_What you should do_. Provide again, from the entries below, every line from the one containing "white ball: 1 -> 0" through the one containing "yellow notebook: 3 -> 0", exactly as written, and no other line.

_Exercise input_.
<<<<
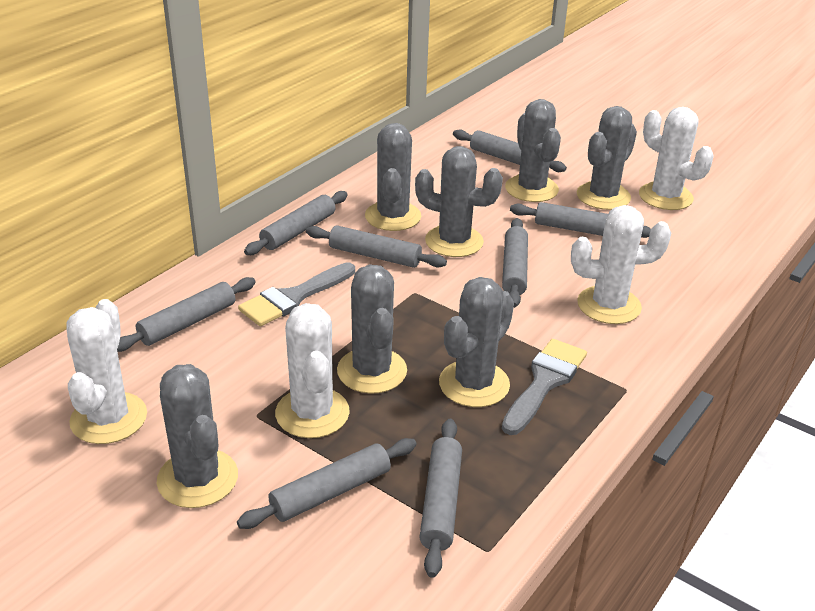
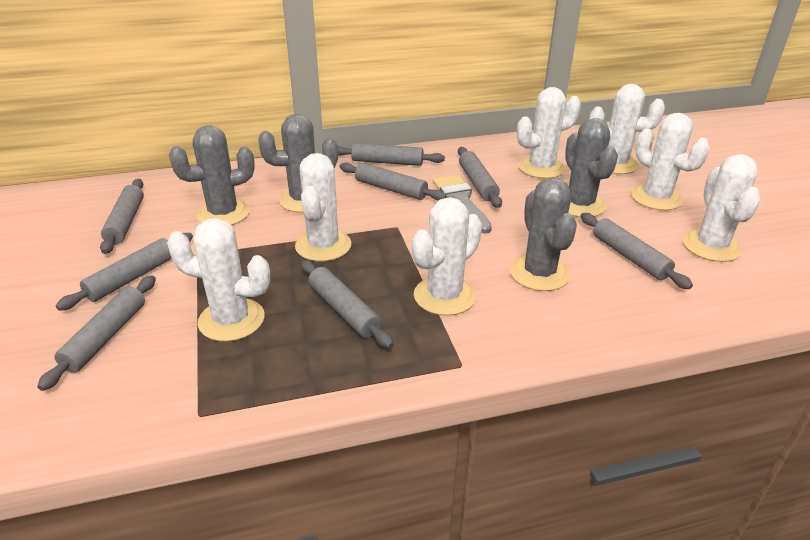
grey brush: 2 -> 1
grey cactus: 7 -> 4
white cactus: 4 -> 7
>>>>
<<<<
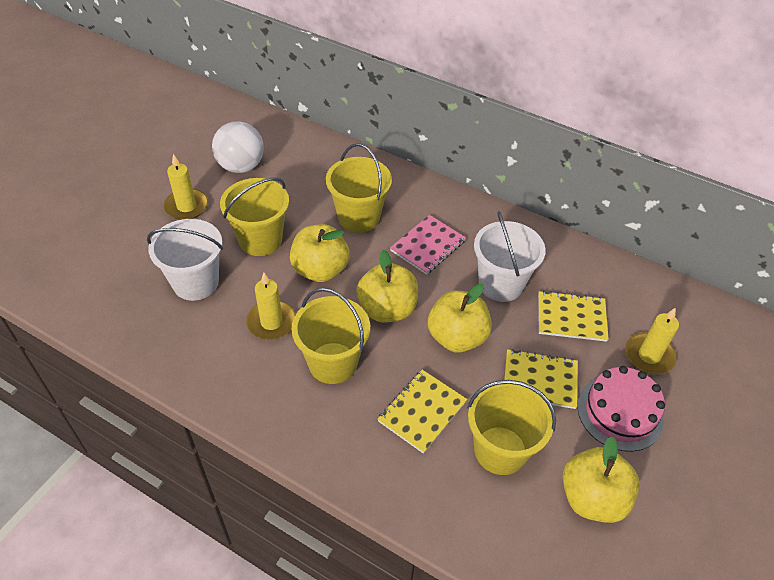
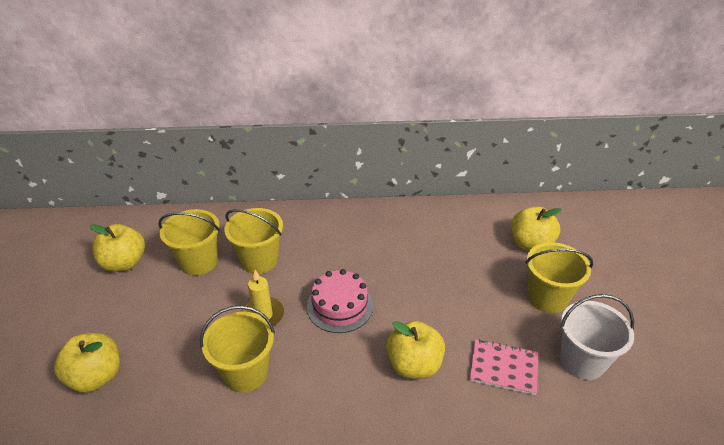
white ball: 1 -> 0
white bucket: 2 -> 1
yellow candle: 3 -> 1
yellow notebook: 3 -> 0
>>>>
_Exercise response_.
white ball: 1 -> 0
white bucket: 2 -> 1
yellow candle: 3 -> 1
yellow notebook: 3 -> 0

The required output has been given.